----- DATA IN THIS EXERCISE
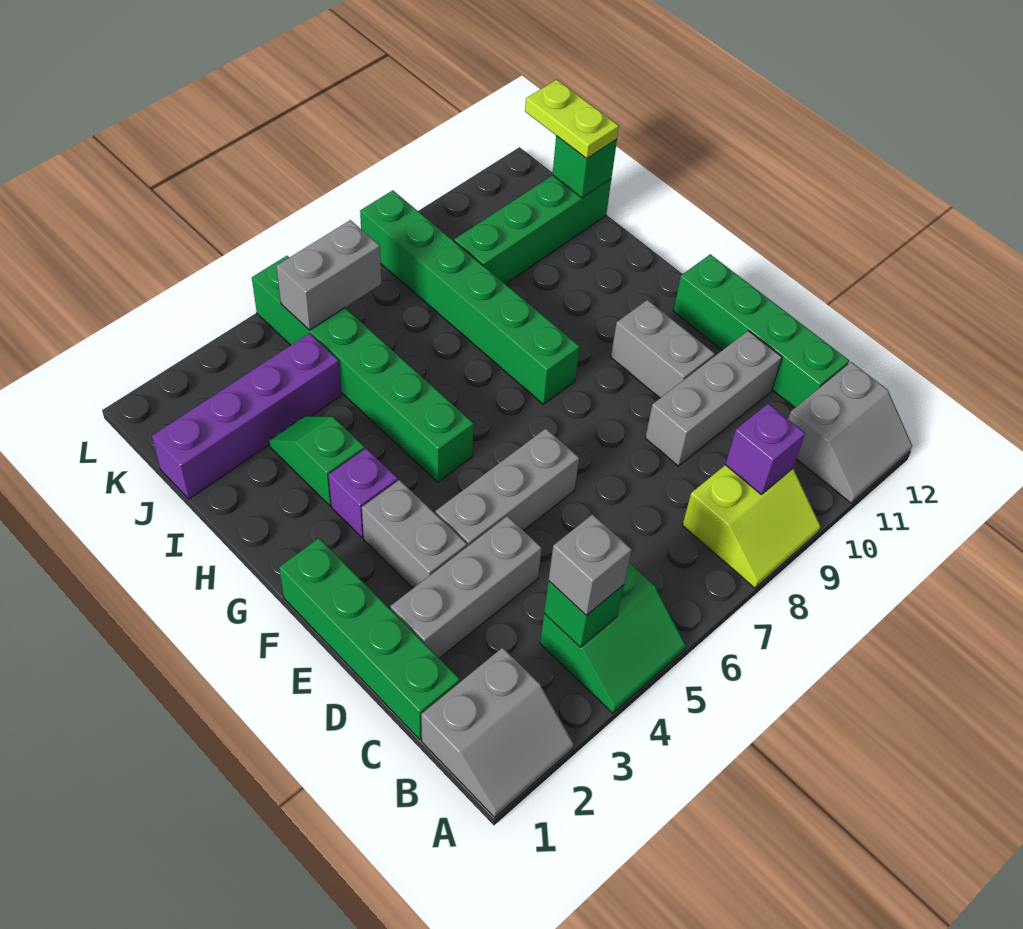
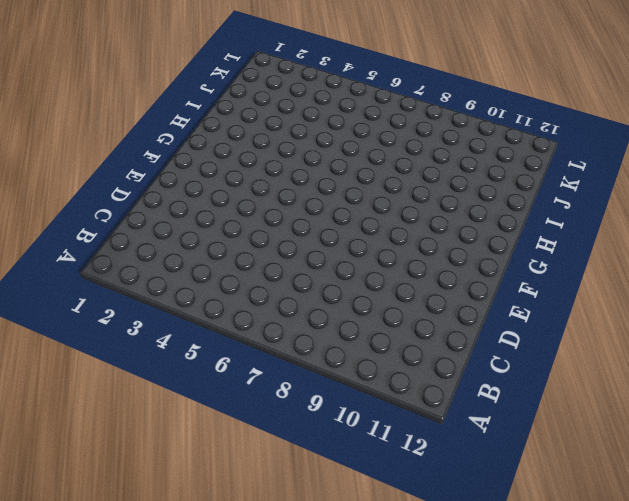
none -> grey slope A1:B2 level 1 top B
none -> green slope A4:B5 level 1 top B
none -> lime slope A8:B9 level 1 top B

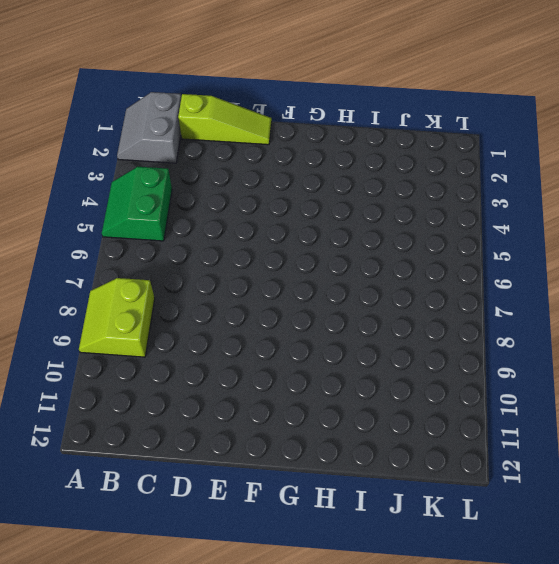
lime slope C1:E1 level 1 top C -> green brick C1:F1 level 1
none -> grey slope A11:B12 level 1 top B
none -> green brick C12:F12 level 1
none -> grey brick D2:D4 level 1

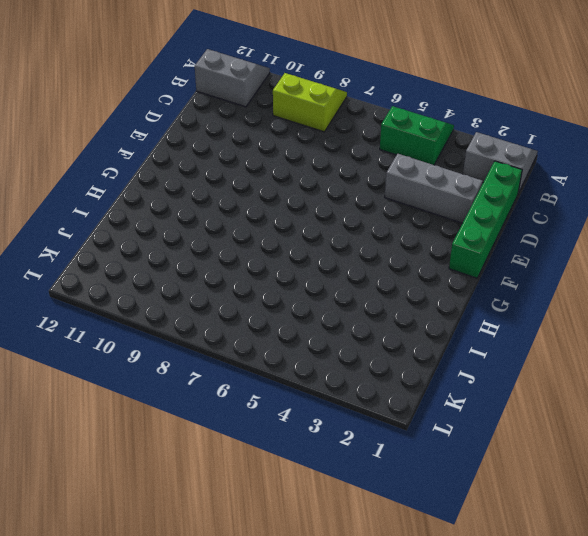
none -> green brick C12:F12 level 1
none -> grey brick D9:D11 level 1
none -> grey brick E3:F3 level 1

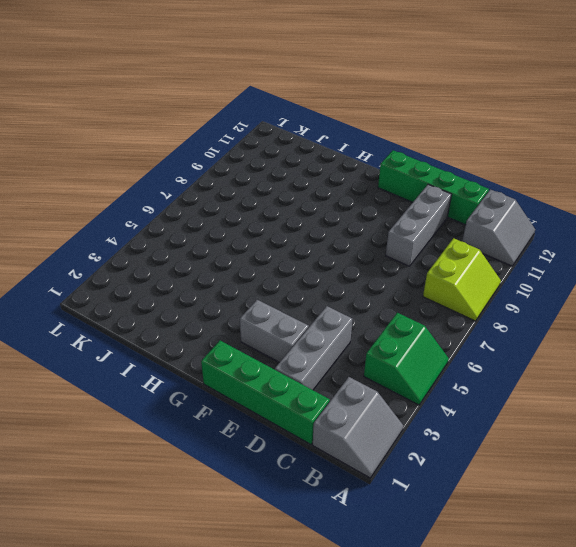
none -> grey brick E4:E6 level 1
none -> grey brick E10:F10 level 1
none -> purple brick G3 level 1

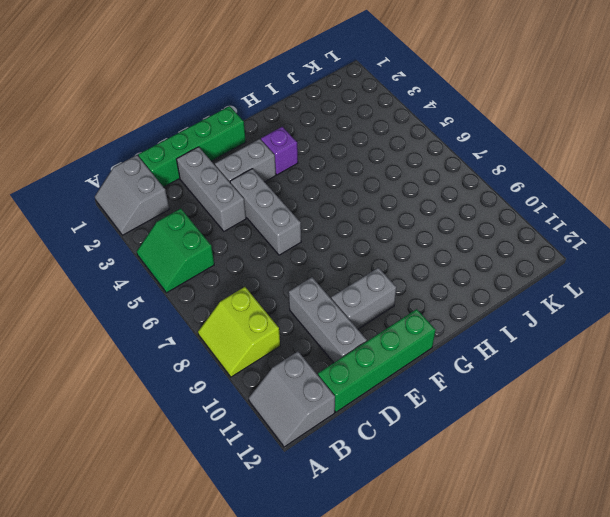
none -> green brick G5:L5 level 1
none -> green brick G8:L8 level 1
none -> green slope H3:I3 level 1 top H

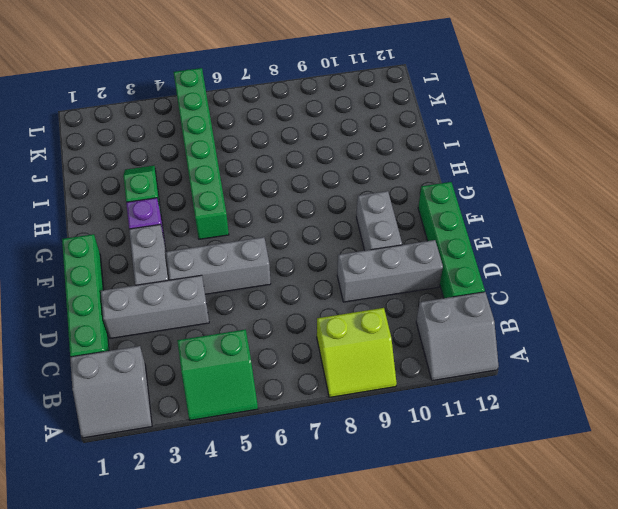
none -> green brick G8:L8 level 1
none -> purple brick J1:J4 level 1
none -> green brick J9:J12 level 1

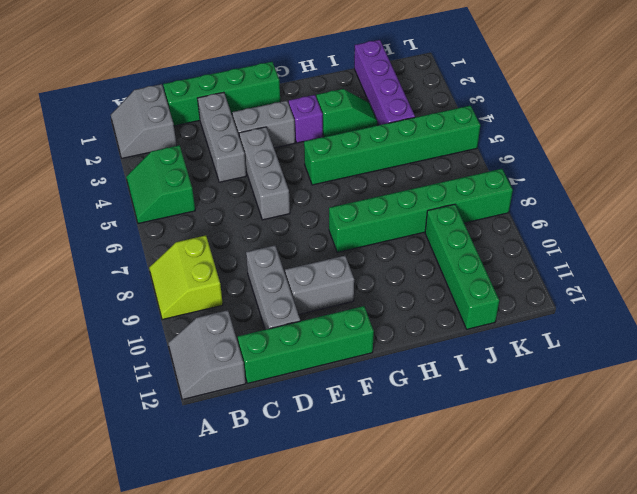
none -> green brick B4 level 2
none -> purple brick B9 level 2
none -> green brick J12 level 2

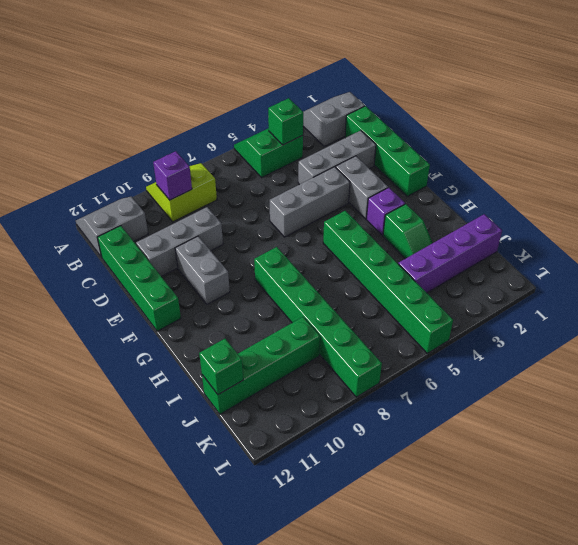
none -> grey brick K5:K6 level 2
none -> grey brick B4 level 3
none -> lime plate J12:K12 level 3

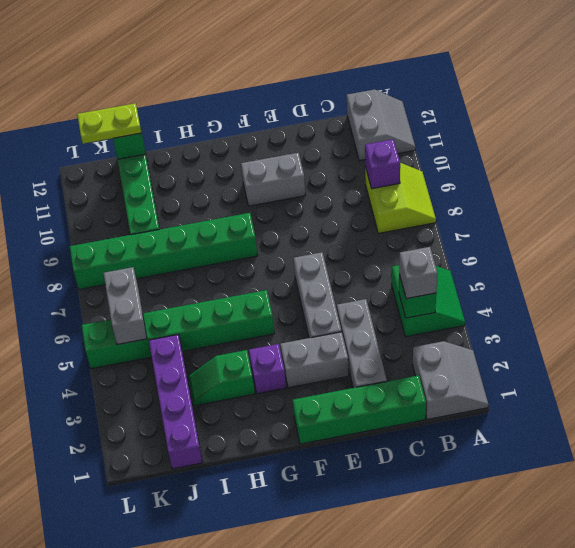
none -> green brick C12:F12 level 1
none -> grey brick D9:D11 level 1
----------
ABOUT THIS EXERCISE:
Please restate each entry exactly, but drop any picture it holds.

TASK RESPONSE:
none -> grey slope A1:B2 level 1 top B
none -> green slope A4:B5 level 1 top B
none -> lime slope A8:B9 level 1 top B

lime slope C1:E1 level 1 top C -> green brick C1:F1 level 1
none -> grey slope A11:B12 level 1 top B
none -> green brick C12:F12 level 1
none -> grey brick D2:D4 level 1

none -> green brick C12:F12 level 1
none -> grey brick D9:D11 level 1
none -> grey brick E3:F3 level 1

none -> grey brick E4:E6 level 1
none -> grey brick E10:F10 level 1
none -> purple brick G3 level 1

none -> green brick G5:L5 level 1
none -> green brick G8:L8 level 1
none -> green slope H3:I3 level 1 top H

none -> green brick G8:L8 level 1
none -> purple brick J1:J4 level 1
none -> green brick J9:J12 level 1

none -> green brick B4 level 2
none -> purple brick B9 level 2
none -> green brick J12 level 2

none -> grey brick K5:K6 level 2
none -> grey brick B4 level 3
none -> lime plate J12:K12 level 3

none -> green brick C12:F12 level 1
none -> grey brick D9:D11 level 1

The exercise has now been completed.